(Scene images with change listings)
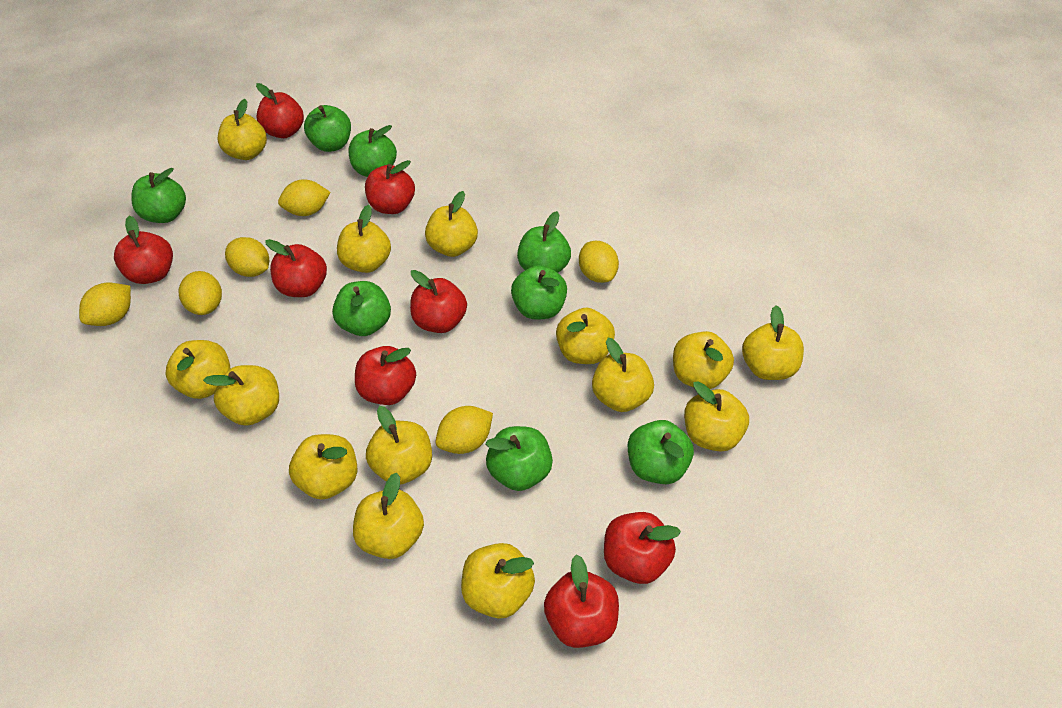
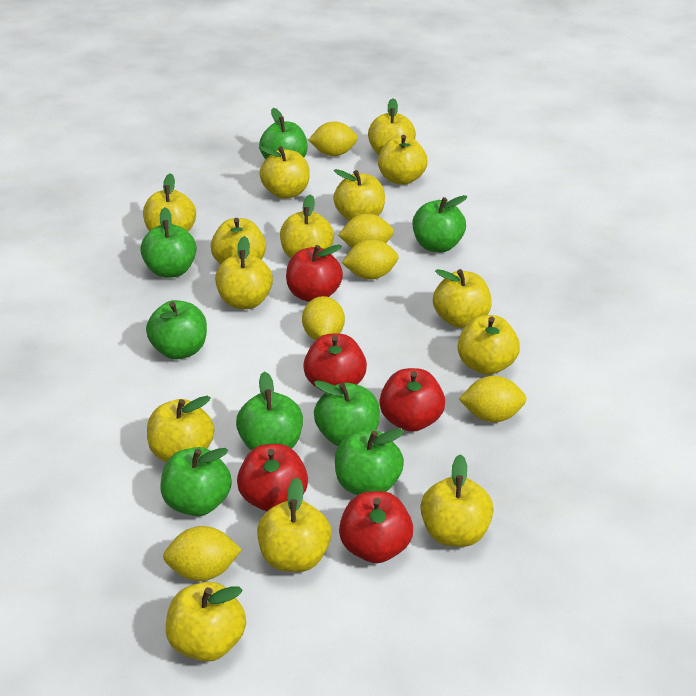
red apple: 8 -> 5

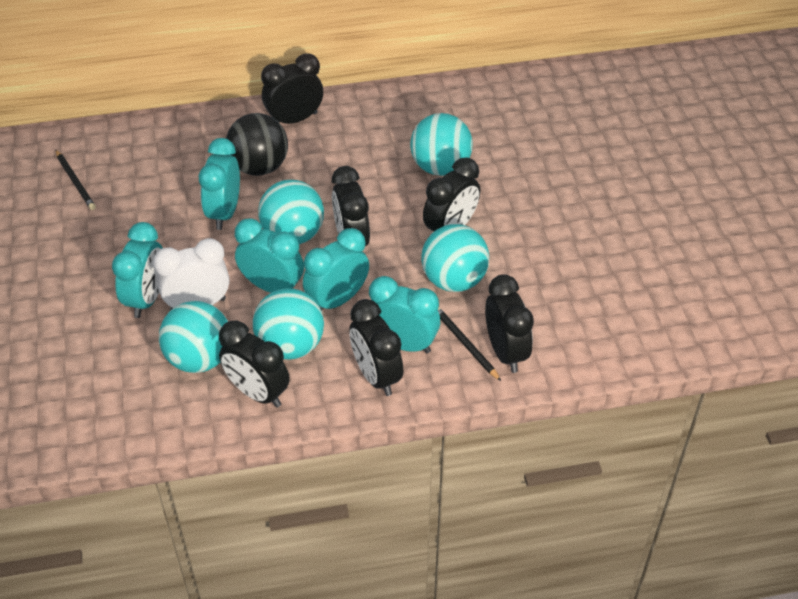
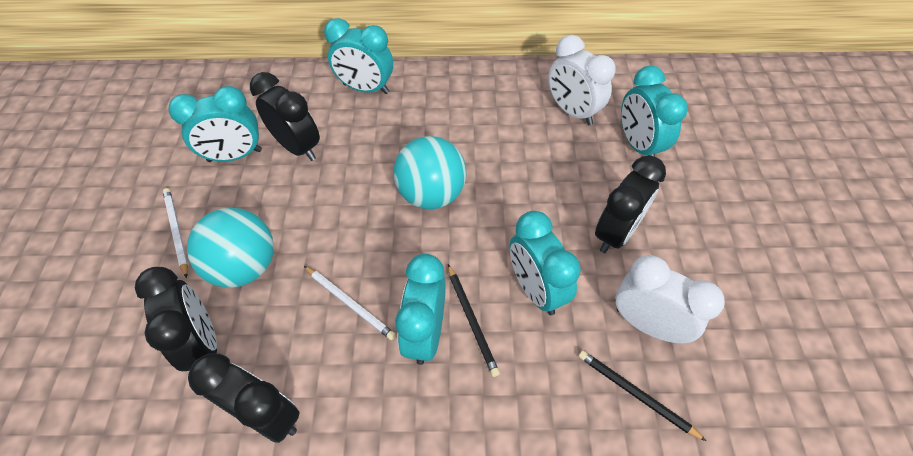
black ball: 1 -> 0
black clock: 6 -> 4
turquoise ball: 5 -> 2
white clock: 1 -> 2
white pencil: 0 -> 2

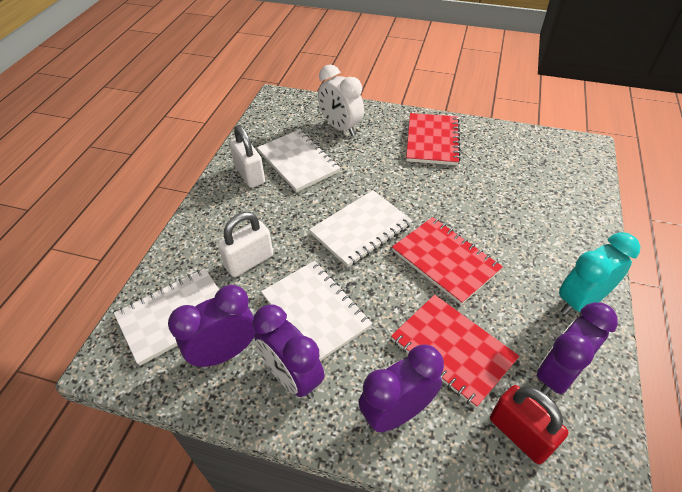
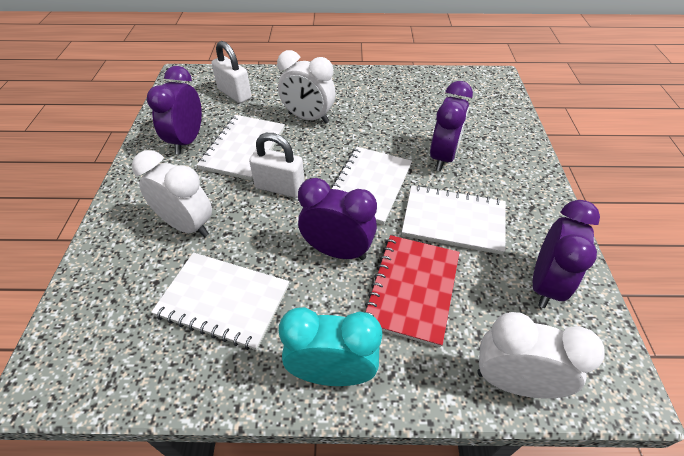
red notebook: 3 -> 1
red padlock: 1 -> 0
white clock: 1 -> 3

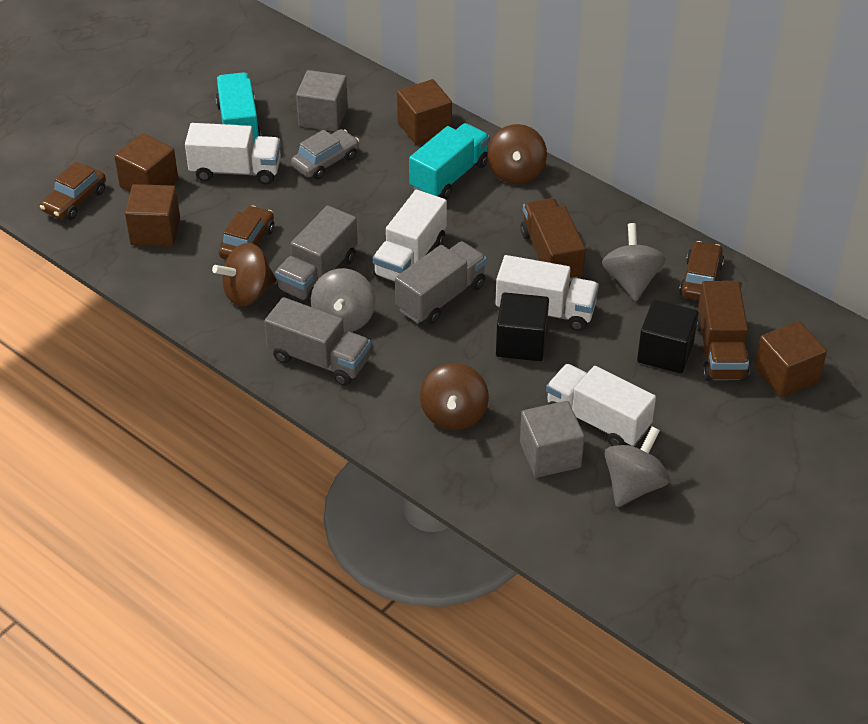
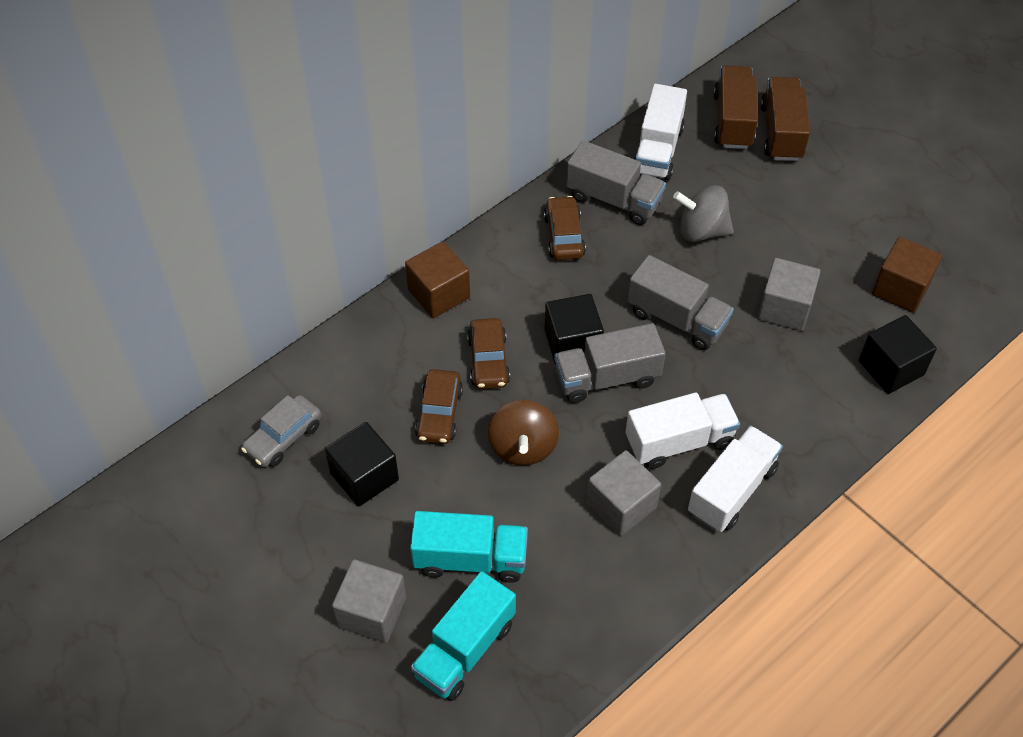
black cube: 2 -> 3
brown cube: 4 -> 2
brown spinning top: 3 -> 1
grey cube: 2 -> 3
grey spinning top: 3 -> 1
white truck: 4 -> 3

(Work order): Find the lines above that contain the word "clock" and collect them.

(Task response):
black clock: 6 -> 4
white clock: 1 -> 2
white clock: 1 -> 3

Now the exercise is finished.